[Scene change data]
########################################
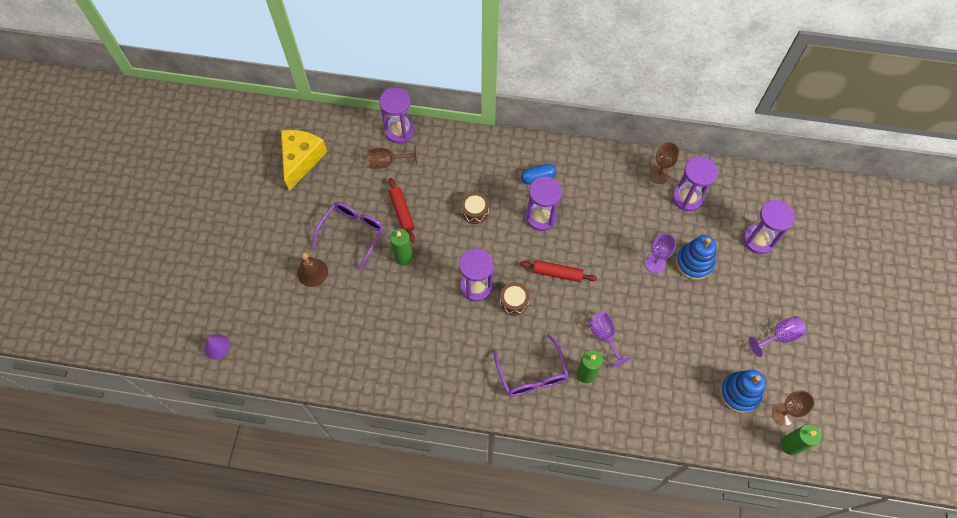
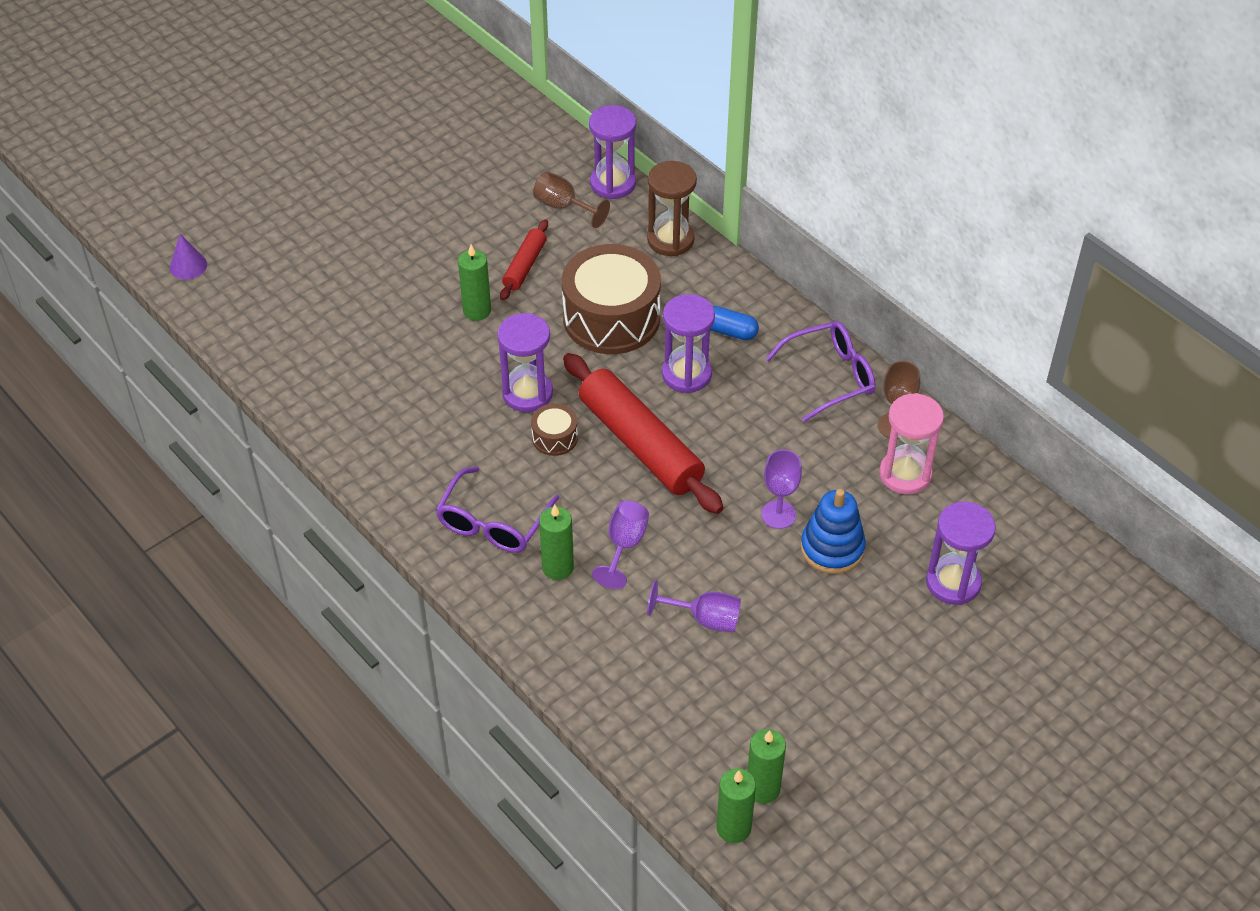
camera: 40 degrees right, 15 degrees down
(301, 160) = (469, 146): yellow cheese -> none
(312, 272) = (361, 261): brown bell -> none
(353, 233) = (446, 251): purple glasses -> purple glasses (829, 377)
(460, 144) = (670, 240): none -> brown hourglass
(475, 211) = (611, 318): brown drum -> brown drum, size x2.24
(557, 273) = (640, 444): red rolling pin -> red rolling pin, size x1.98
(687, 198) = (905, 474): purple hourglass -> pink hourglass
(739, 393) = (730, 725): blue stacking toy -> none
(779, 336) = (857, 704): purple goblet -> purple goblet (705, 619)
(783, 414) = (763, 789): brown goblet -> green candle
########################################
* Work request
After locating the line containing "(475, 211) = (611, 318): brown", write out that line and all remaining lines of the records exactly, with nothing added.

* Answer space
(475, 211) = (611, 318): brown drum -> brown drum, size x2.24
(557, 273) = (640, 444): red rolling pin -> red rolling pin, size x1.98
(687, 198) = (905, 474): purple hourglass -> pink hourglass
(739, 393) = (730, 725): blue stacking toy -> none
(779, 336) = (857, 704): purple goblet -> purple goblet (705, 619)
(783, 414) = (763, 789): brown goblet -> green candle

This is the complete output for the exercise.